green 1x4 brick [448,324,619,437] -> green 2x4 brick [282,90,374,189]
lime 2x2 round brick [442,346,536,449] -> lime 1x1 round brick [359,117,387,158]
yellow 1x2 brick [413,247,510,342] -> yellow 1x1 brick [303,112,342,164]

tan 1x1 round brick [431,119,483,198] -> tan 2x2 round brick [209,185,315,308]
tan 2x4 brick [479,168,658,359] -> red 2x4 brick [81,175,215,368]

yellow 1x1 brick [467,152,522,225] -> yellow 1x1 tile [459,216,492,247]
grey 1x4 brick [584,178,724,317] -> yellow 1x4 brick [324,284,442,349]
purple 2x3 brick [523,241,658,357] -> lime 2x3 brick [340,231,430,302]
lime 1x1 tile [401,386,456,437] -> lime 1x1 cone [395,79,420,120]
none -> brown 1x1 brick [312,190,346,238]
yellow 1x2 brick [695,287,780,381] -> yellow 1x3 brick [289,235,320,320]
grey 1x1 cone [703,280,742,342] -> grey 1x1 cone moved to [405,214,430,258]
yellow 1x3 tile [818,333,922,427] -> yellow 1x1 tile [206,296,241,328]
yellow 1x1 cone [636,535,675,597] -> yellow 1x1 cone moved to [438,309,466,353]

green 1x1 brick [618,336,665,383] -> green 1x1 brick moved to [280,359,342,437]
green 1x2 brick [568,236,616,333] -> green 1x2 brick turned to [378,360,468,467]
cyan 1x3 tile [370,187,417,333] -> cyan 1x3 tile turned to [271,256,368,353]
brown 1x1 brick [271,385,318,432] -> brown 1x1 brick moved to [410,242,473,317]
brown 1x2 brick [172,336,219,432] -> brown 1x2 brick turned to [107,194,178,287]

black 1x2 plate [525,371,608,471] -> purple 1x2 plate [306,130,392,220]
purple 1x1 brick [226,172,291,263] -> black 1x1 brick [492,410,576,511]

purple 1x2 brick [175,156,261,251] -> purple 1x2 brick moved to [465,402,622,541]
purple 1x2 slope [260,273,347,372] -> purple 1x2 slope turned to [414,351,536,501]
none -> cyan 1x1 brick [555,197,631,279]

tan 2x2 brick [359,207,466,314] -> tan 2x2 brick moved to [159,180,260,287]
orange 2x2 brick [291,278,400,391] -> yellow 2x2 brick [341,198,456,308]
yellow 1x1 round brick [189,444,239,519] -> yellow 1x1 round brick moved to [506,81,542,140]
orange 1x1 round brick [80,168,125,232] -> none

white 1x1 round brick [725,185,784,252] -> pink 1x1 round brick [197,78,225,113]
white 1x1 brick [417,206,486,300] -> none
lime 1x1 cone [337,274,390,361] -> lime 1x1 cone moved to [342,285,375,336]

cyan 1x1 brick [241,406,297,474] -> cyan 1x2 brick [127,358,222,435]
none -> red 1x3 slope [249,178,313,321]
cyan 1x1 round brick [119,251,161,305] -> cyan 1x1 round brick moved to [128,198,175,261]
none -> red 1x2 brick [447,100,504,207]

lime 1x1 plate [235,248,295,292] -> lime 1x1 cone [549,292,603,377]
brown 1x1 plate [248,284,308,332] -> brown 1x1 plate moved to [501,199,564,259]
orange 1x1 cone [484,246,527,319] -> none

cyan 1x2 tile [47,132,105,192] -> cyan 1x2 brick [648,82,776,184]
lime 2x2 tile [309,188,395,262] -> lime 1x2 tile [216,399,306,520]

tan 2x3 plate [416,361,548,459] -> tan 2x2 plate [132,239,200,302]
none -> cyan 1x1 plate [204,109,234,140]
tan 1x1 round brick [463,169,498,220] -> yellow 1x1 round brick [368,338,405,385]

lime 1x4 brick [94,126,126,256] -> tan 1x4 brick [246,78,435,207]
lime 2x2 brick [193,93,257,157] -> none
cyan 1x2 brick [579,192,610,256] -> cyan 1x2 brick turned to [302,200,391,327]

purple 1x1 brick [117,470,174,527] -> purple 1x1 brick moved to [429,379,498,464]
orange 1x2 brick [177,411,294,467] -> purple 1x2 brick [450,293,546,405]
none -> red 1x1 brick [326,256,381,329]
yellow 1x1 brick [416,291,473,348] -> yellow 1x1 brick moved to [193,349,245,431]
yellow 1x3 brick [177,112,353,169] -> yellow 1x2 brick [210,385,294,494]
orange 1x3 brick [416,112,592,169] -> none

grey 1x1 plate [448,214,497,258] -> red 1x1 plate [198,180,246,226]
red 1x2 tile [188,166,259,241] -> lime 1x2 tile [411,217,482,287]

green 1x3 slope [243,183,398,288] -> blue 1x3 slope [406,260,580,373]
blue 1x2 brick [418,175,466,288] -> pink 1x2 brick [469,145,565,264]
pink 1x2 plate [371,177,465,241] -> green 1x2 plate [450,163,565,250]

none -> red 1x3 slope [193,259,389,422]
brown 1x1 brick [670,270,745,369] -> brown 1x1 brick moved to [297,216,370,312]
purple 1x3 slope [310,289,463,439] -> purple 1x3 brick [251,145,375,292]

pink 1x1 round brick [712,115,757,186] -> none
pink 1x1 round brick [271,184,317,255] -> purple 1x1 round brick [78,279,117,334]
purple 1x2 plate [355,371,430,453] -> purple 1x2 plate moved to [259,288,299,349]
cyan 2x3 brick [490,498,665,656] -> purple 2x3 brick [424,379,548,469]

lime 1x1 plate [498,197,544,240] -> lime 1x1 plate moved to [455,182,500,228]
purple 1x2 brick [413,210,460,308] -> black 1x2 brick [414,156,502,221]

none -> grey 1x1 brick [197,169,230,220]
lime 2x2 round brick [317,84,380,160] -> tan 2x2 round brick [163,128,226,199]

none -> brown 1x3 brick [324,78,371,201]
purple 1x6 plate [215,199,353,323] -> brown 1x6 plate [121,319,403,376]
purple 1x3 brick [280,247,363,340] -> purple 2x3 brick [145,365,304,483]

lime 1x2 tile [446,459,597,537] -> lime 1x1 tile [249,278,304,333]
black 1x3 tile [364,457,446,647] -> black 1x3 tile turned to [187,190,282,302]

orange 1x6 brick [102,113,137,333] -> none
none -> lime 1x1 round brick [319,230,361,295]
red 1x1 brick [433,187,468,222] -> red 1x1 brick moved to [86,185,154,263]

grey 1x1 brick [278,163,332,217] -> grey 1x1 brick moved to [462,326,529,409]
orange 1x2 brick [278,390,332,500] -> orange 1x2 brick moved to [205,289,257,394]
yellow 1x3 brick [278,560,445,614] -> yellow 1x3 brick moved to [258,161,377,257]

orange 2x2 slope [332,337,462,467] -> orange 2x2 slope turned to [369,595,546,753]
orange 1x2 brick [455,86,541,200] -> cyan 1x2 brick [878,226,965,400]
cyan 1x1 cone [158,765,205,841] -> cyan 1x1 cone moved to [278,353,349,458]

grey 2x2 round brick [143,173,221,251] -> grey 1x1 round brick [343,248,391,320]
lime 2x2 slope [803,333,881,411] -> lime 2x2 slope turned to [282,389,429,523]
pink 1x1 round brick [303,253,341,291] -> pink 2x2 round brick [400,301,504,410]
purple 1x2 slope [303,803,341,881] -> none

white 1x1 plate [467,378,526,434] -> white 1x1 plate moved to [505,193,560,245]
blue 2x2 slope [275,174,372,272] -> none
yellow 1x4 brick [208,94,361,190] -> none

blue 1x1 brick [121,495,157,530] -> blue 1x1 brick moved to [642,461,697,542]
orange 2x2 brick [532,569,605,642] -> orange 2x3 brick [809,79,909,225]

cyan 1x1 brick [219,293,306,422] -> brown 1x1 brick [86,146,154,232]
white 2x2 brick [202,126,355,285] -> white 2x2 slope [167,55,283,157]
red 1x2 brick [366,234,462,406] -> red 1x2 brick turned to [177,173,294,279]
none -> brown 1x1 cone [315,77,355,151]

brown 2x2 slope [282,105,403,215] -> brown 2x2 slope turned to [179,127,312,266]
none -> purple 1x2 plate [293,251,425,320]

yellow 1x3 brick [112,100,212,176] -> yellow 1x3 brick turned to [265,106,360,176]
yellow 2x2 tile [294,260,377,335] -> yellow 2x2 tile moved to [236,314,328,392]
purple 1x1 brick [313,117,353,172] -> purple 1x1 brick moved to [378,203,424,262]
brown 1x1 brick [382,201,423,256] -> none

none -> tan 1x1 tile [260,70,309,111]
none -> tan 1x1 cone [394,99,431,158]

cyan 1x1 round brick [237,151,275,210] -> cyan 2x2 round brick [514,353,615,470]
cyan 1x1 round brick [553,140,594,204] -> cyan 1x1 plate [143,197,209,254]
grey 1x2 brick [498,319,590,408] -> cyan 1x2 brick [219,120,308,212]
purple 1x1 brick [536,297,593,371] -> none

◆ ◆ ◆ ◆

Give back exactly the lines of the listing above that run from the line with "yellow 1x2 brick [695,287,780,381]" to the line with "green 1x2 brick [568,236,616,333]", inclusive.

yellow 1x2 brick [695,287,780,381] -> yellow 1x3 brick [289,235,320,320]
grey 1x1 cone [703,280,742,342] -> grey 1x1 cone moved to [405,214,430,258]
yellow 1x3 tile [818,333,922,427] -> yellow 1x1 tile [206,296,241,328]
yellow 1x1 cone [636,535,675,597] -> yellow 1x1 cone moved to [438,309,466,353]

green 1x1 brick [618,336,665,383] -> green 1x1 brick moved to [280,359,342,437]
green 1x2 brick [568,236,616,333] -> green 1x2 brick turned to [378,360,468,467]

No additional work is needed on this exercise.